━━━ Listed records ━━━
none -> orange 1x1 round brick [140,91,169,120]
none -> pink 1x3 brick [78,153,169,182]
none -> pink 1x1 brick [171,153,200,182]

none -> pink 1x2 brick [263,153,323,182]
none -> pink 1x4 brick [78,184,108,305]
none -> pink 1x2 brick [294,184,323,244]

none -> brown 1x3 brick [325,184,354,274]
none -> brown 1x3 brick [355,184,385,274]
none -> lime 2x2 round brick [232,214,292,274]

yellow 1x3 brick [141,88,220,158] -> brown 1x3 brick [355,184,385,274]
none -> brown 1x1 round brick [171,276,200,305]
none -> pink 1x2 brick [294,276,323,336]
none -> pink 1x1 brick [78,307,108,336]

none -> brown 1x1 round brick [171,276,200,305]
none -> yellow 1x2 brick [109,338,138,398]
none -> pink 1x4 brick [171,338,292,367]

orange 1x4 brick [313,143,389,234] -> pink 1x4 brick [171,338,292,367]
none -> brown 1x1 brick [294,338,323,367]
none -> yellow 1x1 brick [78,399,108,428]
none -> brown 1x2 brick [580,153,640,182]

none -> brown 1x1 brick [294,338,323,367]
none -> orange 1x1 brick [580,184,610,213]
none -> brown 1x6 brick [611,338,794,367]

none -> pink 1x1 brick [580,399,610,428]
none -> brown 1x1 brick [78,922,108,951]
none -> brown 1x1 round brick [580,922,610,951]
━━━
Among the entries, count how many lines hold the string "orange", then state only that number.

3